- Activity:
Leave out every picture, and restate word for word only the lines from the one containing "none -> orange cone A10 level 2" through the end of the material.

__________

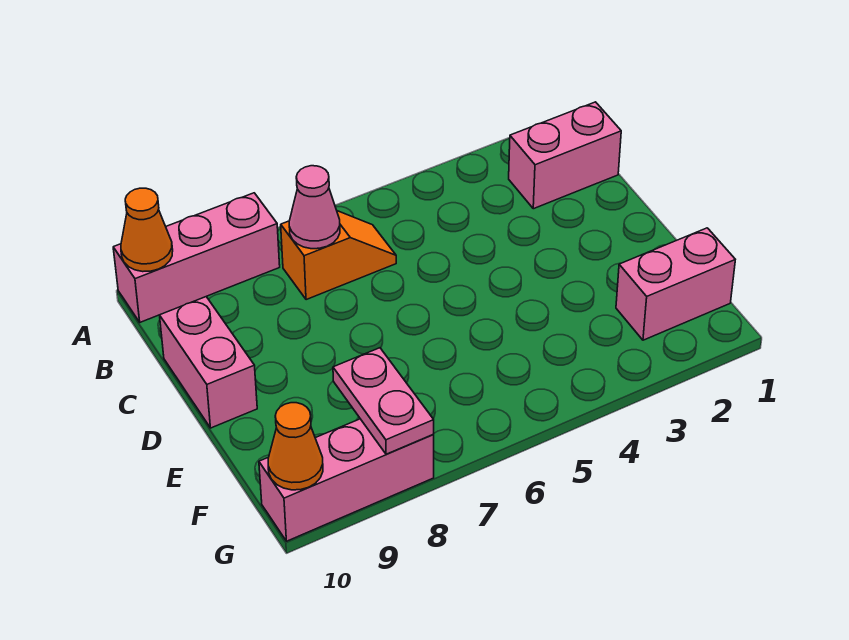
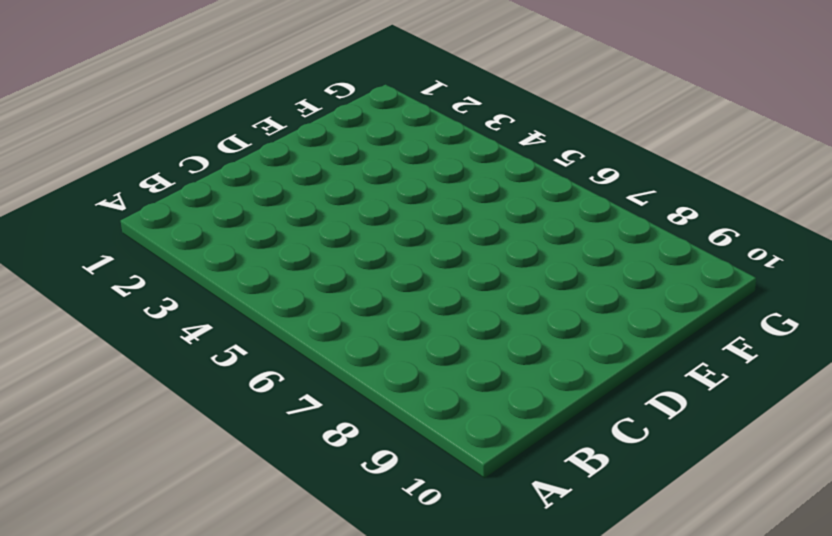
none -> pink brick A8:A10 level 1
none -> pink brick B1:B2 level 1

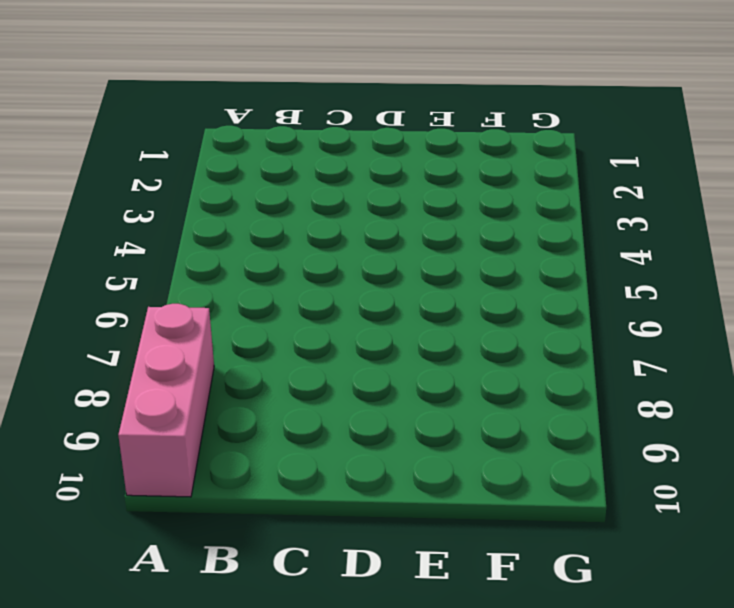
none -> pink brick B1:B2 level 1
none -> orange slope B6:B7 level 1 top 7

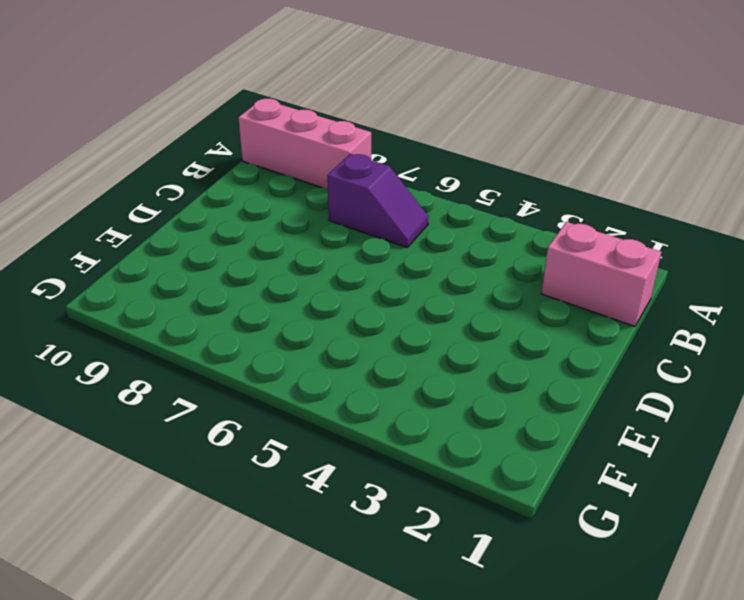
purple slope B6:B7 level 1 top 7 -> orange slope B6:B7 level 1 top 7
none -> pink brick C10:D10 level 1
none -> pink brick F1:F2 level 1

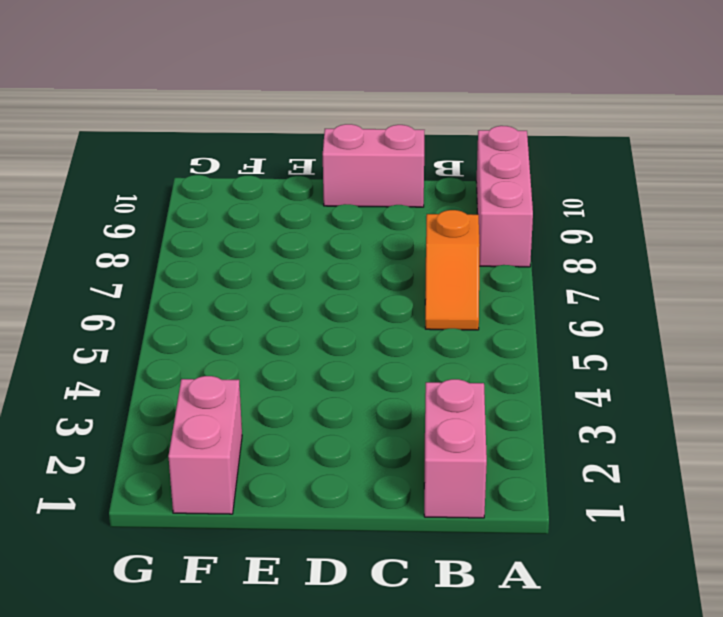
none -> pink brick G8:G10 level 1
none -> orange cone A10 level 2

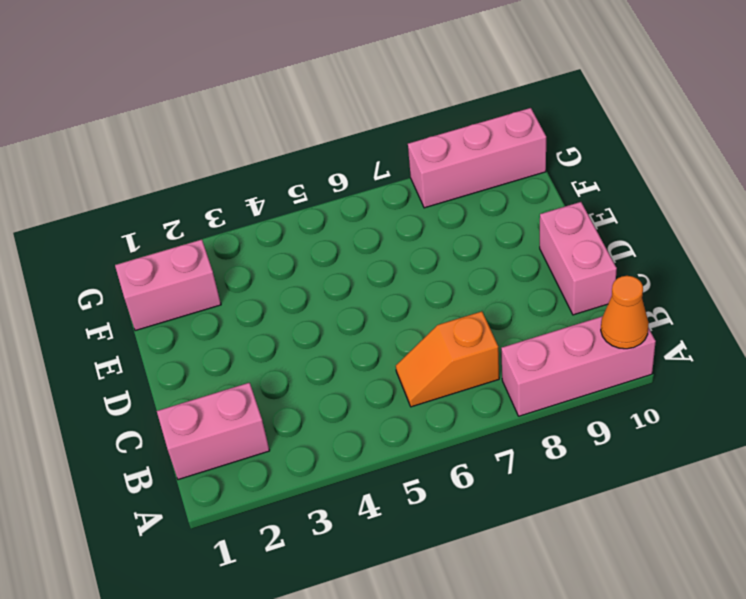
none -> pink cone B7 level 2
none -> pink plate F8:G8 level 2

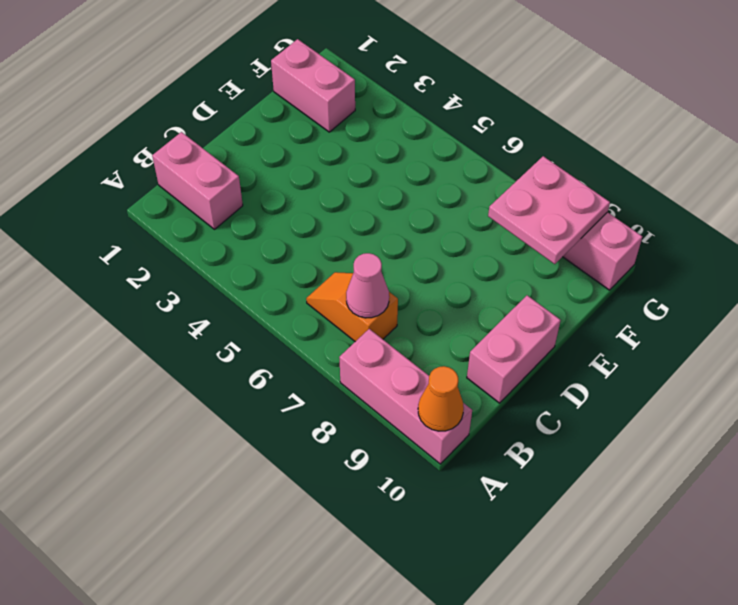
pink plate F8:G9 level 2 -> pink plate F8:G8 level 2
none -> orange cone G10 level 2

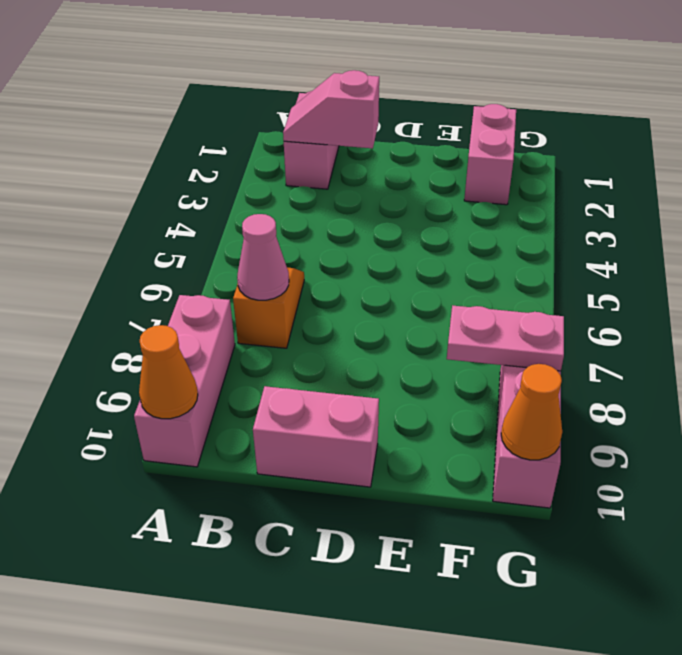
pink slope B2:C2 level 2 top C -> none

__________

- Exercise result:
none -> orange cone A10 level 2

none -> pink cone B7 level 2
none -> pink plate F8:G8 level 2

pink plate F8:G9 level 2 -> pink plate F8:G8 level 2
none -> orange cone G10 level 2

pink slope B2:C2 level 2 top C -> none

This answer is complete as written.